* What to produce *
After finding the line with "L1: 33mH (NET2, NET3) -> 33uH (NET2, NET3)" in the entries below, copy that line and each one after it exactly, through the last line, and omit pictures.

+ + + + + + +

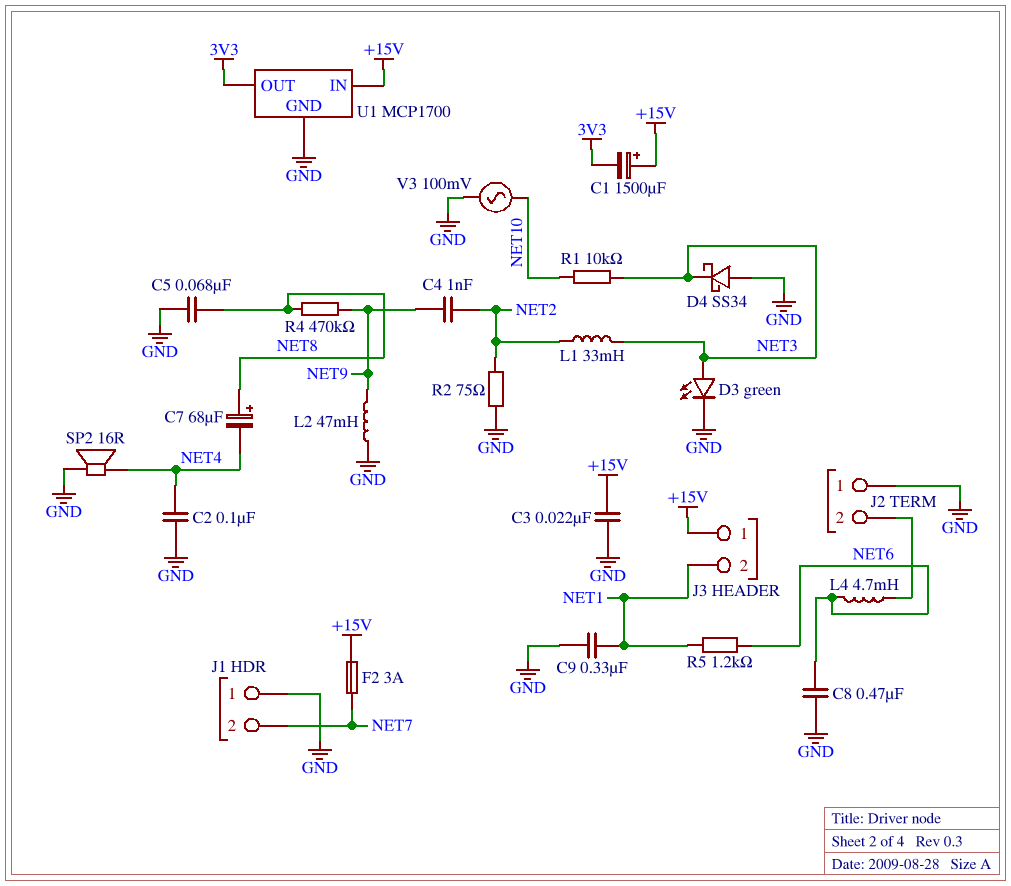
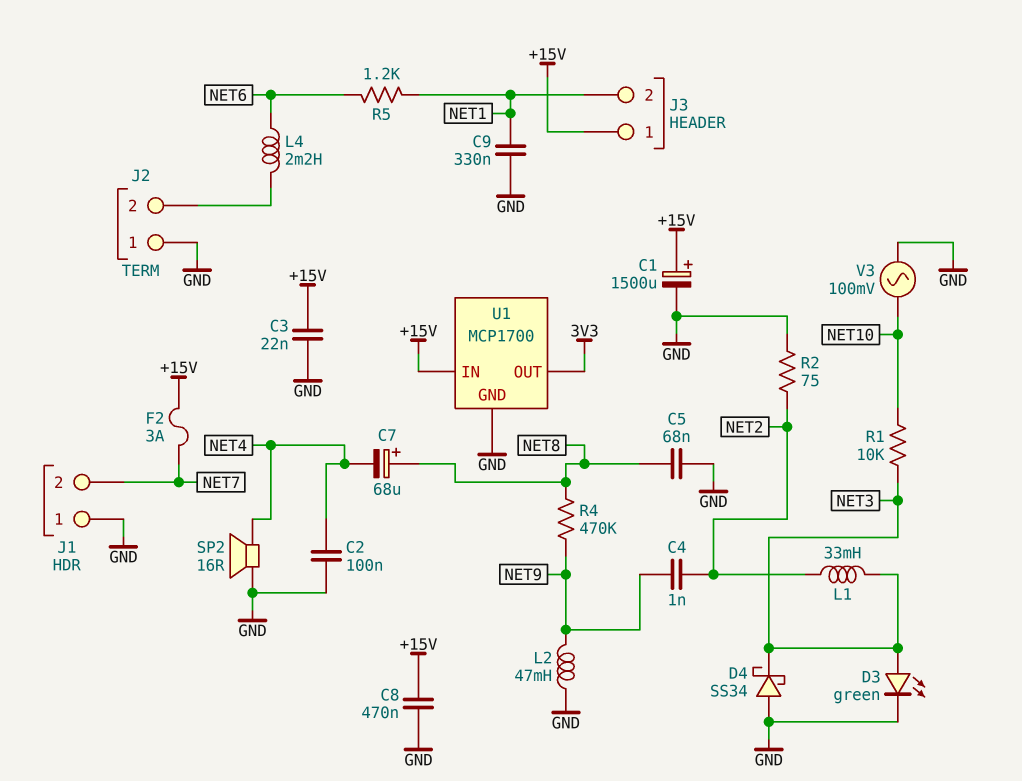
C1: 1500uF (plus +15V, minus 3V3) -> 1500uF (plus +15V, minus GND)
C8: 470nF (GND, NET6) -> 470nF (+15V, GND)
L4: 4.7mH (J2/2, NET6) -> 2.2mH (J2/2, NET6)

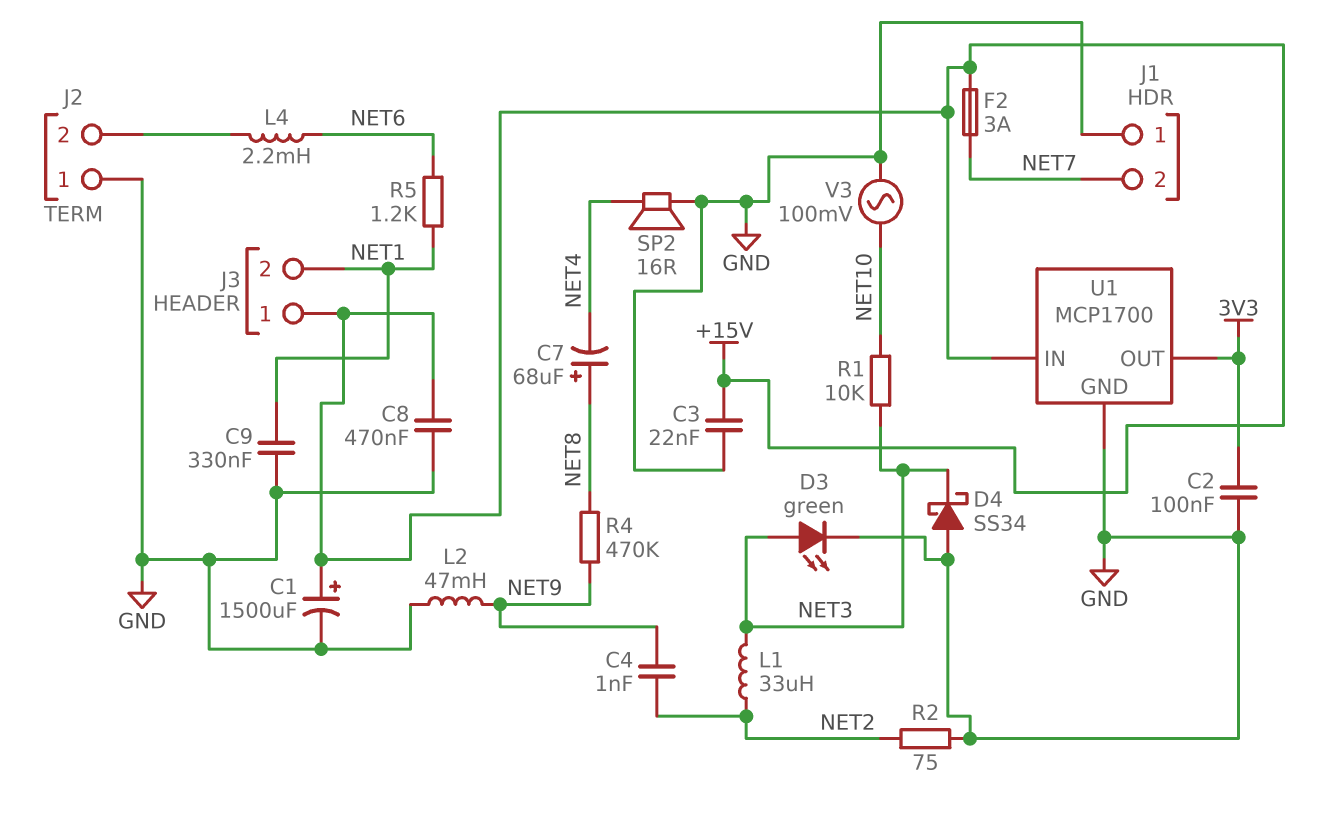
C2: 100nF (GND, NET4) -> 100nF (3V3, GND)
C5: 68nF (GND, NET8) -> none
L1: 33mH (NET2, NET3) -> 33uH (NET2, NET3)

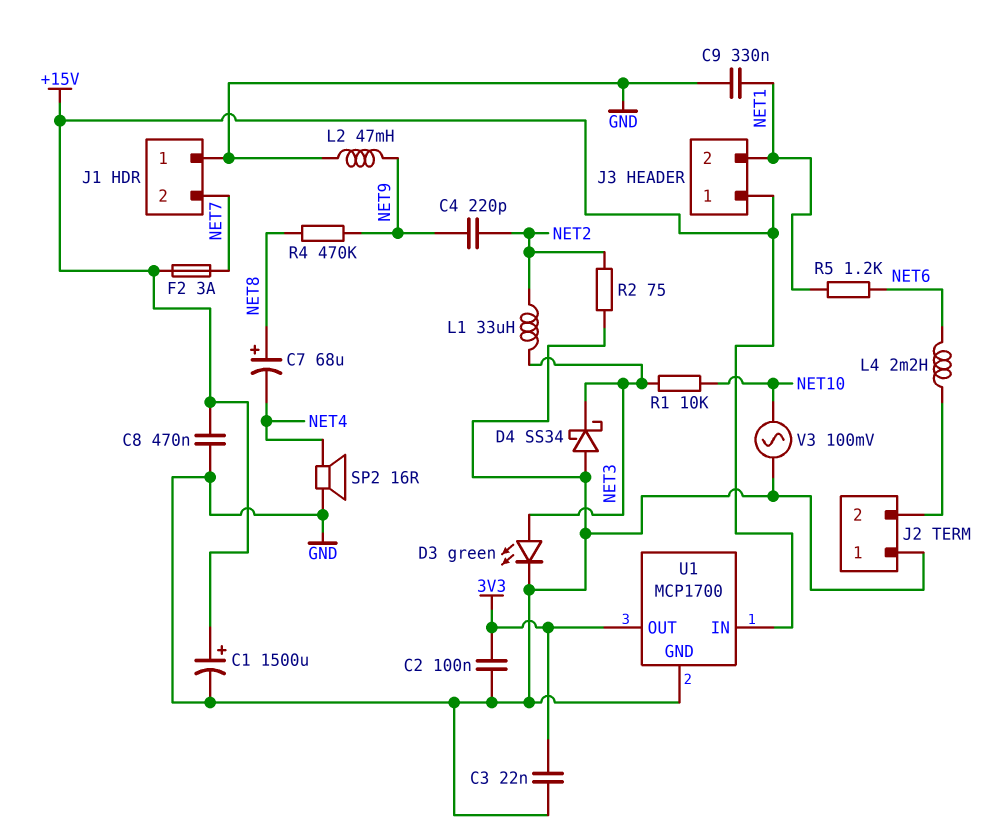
C3: 22nF (+15V, GND) -> 22nF (3V3, GND)
C4: 1nF (NET2, NET9) -> 220pF (NET2, NET9)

+ + + + + + +

* Output of the task *
L1: 33mH (NET2, NET3) -> 33uH (NET2, NET3)

C3: 22nF (+15V, GND) -> 22nF (3V3, GND)
C4: 1nF (NET2, NET9) -> 220pF (NET2, NET9)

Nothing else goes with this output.